**TASK GOAL**
Put the lines into a JSON list of strings, one string per line, beginning at the line that contains "transferred [1011, 868]" and stopping after the line that contains "Dapplemere [1001, 1649]". Leave out blank lines and all other entries.

**DATA FOR THIS EXERCISE**

● ● ● ● ●

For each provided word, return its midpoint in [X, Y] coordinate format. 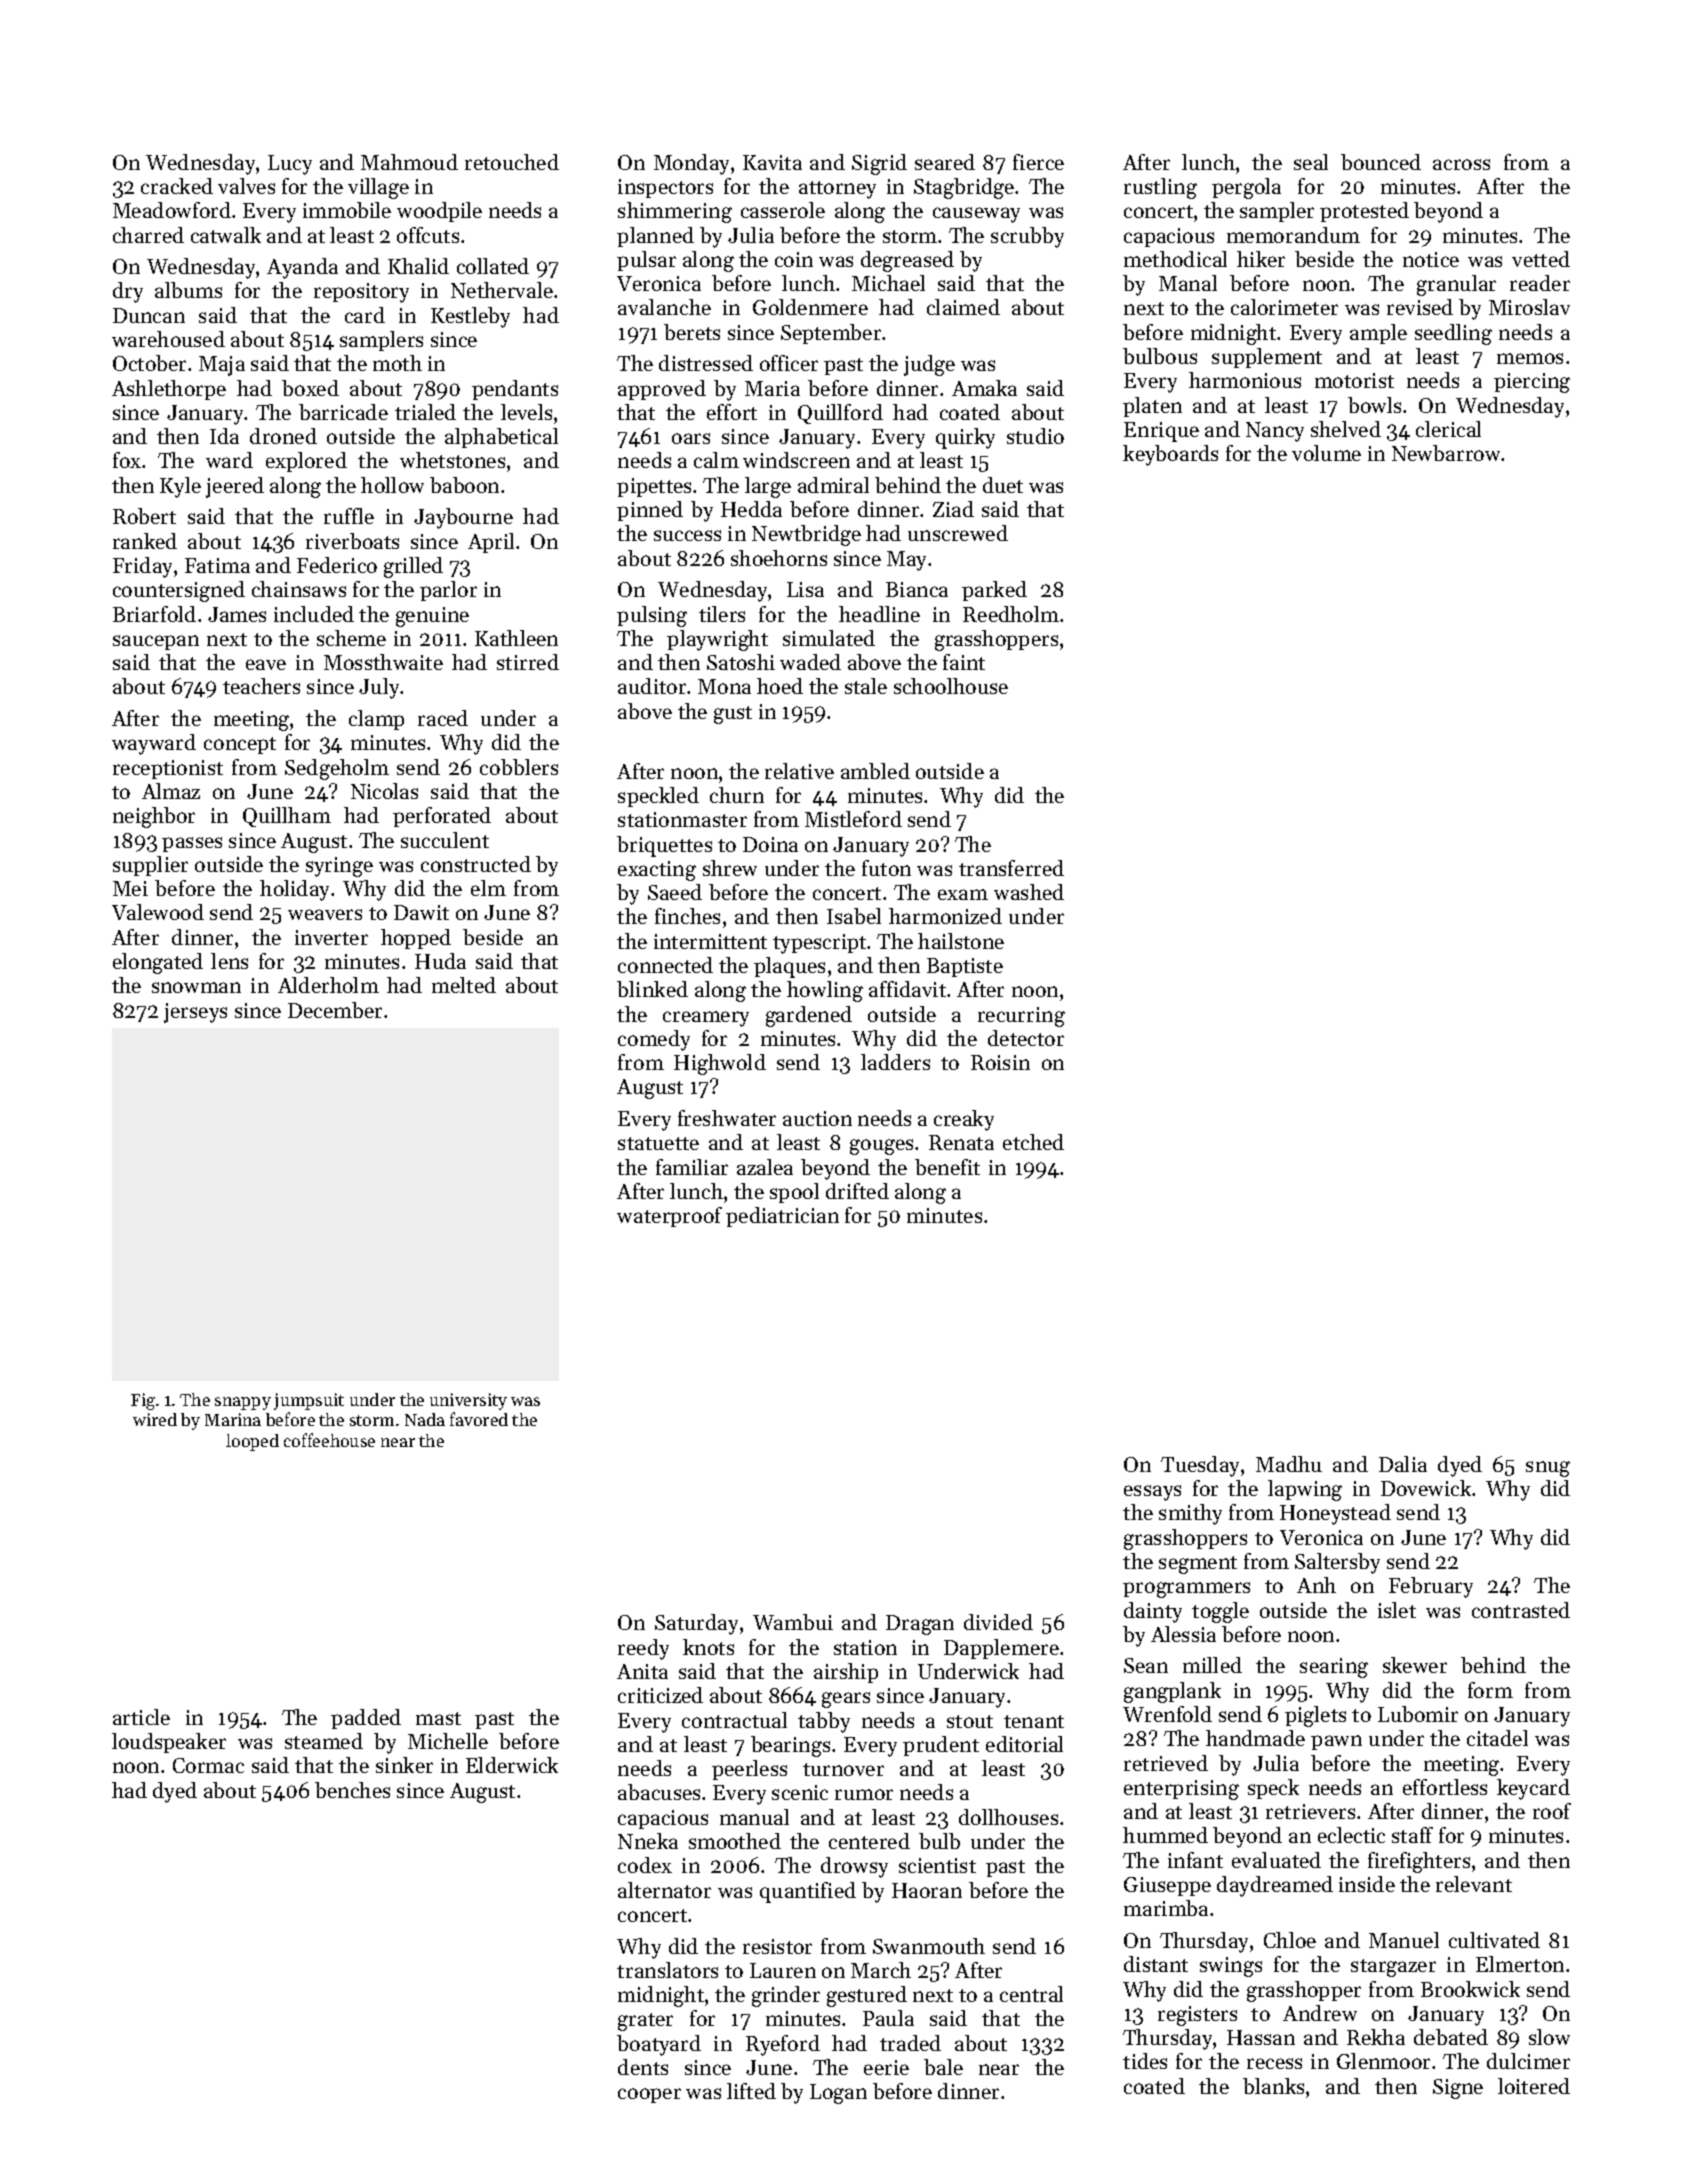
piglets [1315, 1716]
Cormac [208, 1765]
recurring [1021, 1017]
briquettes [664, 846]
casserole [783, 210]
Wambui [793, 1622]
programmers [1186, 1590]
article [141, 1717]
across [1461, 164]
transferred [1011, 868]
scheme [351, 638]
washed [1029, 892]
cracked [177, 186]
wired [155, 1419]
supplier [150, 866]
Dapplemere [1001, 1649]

● ● ● ● ●

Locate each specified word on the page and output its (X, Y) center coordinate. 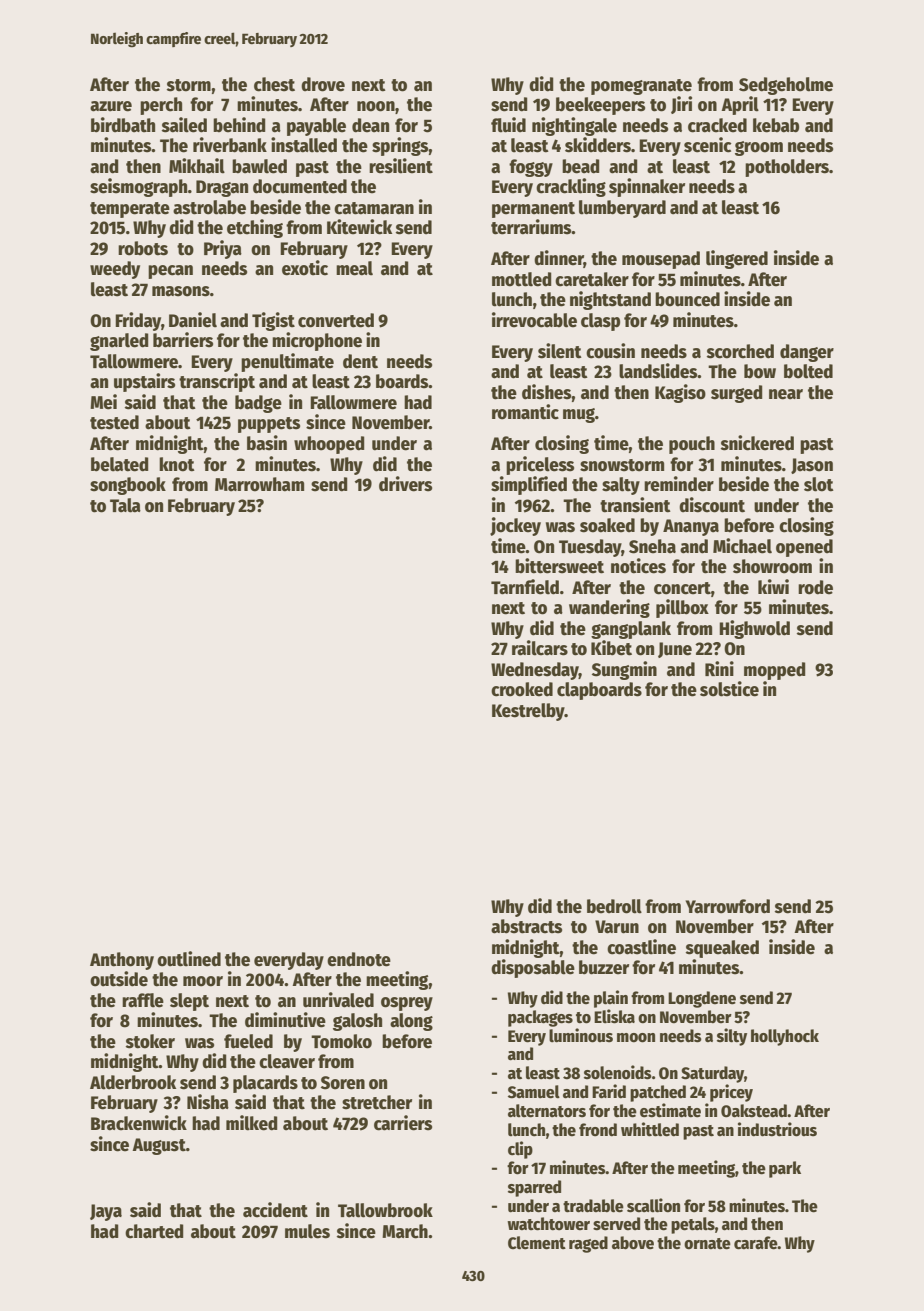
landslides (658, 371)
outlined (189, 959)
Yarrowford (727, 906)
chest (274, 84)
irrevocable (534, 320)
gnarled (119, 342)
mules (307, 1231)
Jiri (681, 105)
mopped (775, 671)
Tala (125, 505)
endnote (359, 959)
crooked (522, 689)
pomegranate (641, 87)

● ● ● ● ●

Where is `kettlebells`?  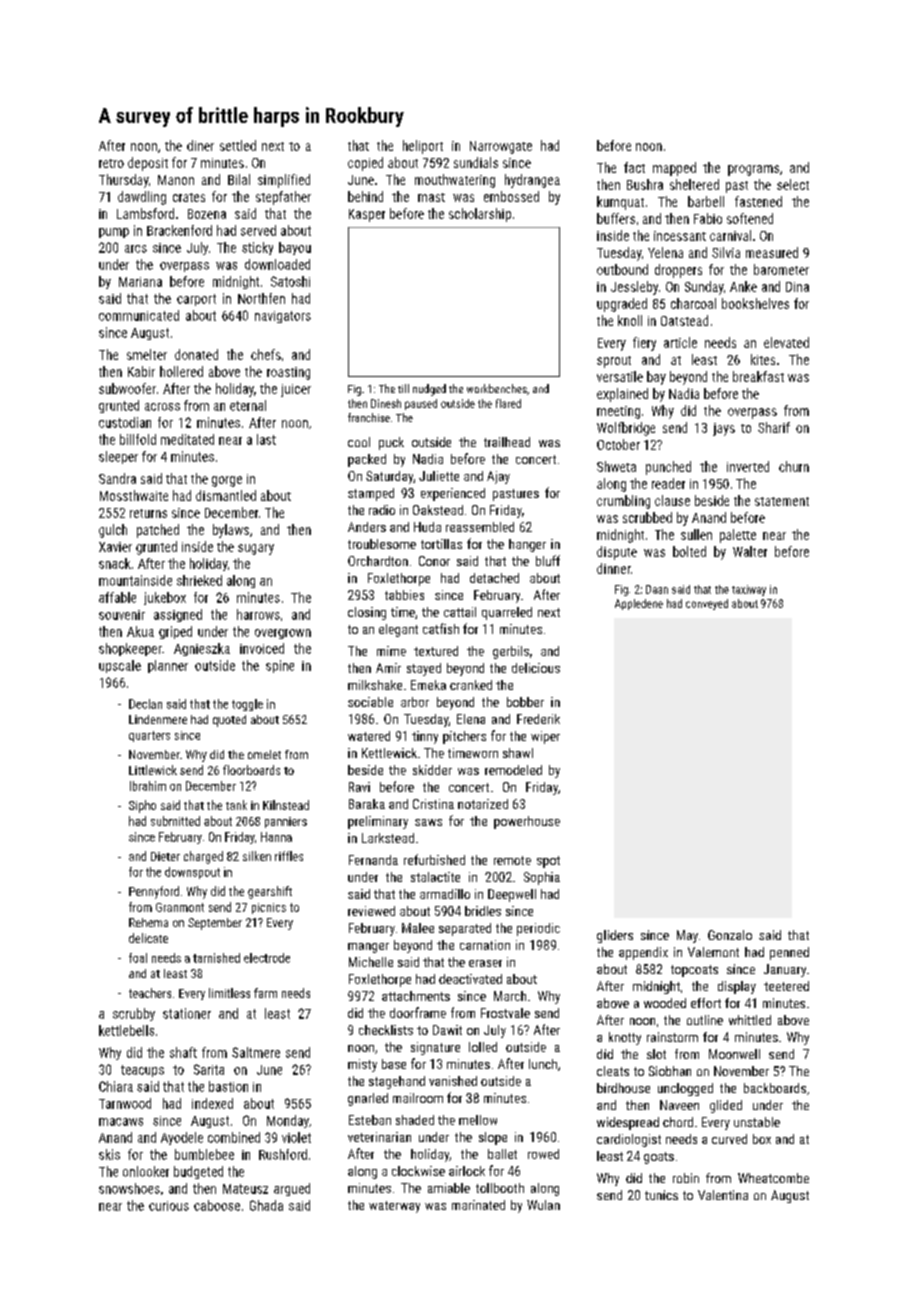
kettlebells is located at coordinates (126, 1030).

● ● ● ● ●

**OUTPUT FOR THIS TASK**
[
  "transferred [1011, 868]",
  "scheme [351, 638]",
  "washed [1029, 892]",
  "cracked [177, 186]",
  "wired [155, 1419]",
  "supplier [150, 866]",
  "Dapplemere [1001, 1649]"
]